WHAT IS NEEDED:
Beginning with the first line of the entries below, quote each line until you reach and include the line with "door: (762, 1024) -> (592, 463), width x1.36".

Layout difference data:
* * * * * * *

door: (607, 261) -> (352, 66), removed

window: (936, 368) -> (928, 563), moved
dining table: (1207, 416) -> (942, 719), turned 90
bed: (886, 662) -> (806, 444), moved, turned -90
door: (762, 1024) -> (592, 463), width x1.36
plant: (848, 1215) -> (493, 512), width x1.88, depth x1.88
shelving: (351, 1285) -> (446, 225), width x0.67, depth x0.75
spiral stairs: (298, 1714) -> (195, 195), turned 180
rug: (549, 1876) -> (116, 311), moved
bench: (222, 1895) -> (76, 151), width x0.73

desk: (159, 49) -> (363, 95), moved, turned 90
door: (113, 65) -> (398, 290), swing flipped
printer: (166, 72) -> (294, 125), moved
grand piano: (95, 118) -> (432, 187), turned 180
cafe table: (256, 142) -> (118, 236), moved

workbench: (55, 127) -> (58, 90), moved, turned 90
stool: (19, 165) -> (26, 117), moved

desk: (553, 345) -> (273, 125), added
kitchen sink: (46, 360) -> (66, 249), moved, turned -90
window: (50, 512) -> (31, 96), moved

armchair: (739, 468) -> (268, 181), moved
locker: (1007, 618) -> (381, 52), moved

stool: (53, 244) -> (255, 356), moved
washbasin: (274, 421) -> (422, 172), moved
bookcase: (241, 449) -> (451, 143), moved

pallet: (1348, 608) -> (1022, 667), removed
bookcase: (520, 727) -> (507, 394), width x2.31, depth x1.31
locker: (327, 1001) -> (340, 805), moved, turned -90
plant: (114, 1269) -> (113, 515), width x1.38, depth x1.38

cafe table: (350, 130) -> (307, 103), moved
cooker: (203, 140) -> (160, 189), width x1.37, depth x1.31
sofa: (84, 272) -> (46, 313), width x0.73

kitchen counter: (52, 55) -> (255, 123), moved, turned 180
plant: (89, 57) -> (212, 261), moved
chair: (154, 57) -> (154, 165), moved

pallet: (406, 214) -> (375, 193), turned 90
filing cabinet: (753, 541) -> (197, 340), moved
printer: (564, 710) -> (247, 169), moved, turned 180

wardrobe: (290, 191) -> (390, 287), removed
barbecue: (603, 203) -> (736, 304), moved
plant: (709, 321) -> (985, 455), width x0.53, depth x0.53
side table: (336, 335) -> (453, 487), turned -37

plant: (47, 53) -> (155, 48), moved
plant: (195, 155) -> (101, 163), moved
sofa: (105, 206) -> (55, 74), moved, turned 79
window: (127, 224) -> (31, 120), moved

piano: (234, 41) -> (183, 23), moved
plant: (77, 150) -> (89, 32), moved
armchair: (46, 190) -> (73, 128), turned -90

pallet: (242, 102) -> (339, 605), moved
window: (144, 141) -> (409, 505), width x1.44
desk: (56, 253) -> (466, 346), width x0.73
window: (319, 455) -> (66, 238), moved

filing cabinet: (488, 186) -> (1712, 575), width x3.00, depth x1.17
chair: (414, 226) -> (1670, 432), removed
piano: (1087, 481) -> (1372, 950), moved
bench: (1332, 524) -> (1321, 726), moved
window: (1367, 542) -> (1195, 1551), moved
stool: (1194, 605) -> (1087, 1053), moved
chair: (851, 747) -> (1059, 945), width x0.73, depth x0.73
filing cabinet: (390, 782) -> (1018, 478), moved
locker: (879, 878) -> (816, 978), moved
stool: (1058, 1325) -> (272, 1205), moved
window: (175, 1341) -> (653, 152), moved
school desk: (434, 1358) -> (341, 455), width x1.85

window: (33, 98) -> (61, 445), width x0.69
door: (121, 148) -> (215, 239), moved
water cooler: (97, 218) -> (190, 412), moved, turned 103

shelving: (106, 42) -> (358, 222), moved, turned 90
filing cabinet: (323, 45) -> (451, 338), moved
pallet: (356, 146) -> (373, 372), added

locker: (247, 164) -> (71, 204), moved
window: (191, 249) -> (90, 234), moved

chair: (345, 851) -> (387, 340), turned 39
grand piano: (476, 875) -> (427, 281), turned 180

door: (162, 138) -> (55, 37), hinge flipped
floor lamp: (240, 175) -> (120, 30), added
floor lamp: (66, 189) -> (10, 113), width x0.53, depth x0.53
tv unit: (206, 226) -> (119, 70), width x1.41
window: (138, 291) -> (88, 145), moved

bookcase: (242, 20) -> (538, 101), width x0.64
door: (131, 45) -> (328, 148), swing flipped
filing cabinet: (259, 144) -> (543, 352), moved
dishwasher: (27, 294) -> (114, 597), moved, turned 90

* * * * * * *

PROBLEM SOLUTION:
door: (607, 261) -> (352, 66), removed

window: (936, 368) -> (928, 563), moved
dining table: (1207, 416) -> (942, 719), turned 90
bed: (886, 662) -> (806, 444), moved, turned -90
door: (762, 1024) -> (592, 463), width x1.36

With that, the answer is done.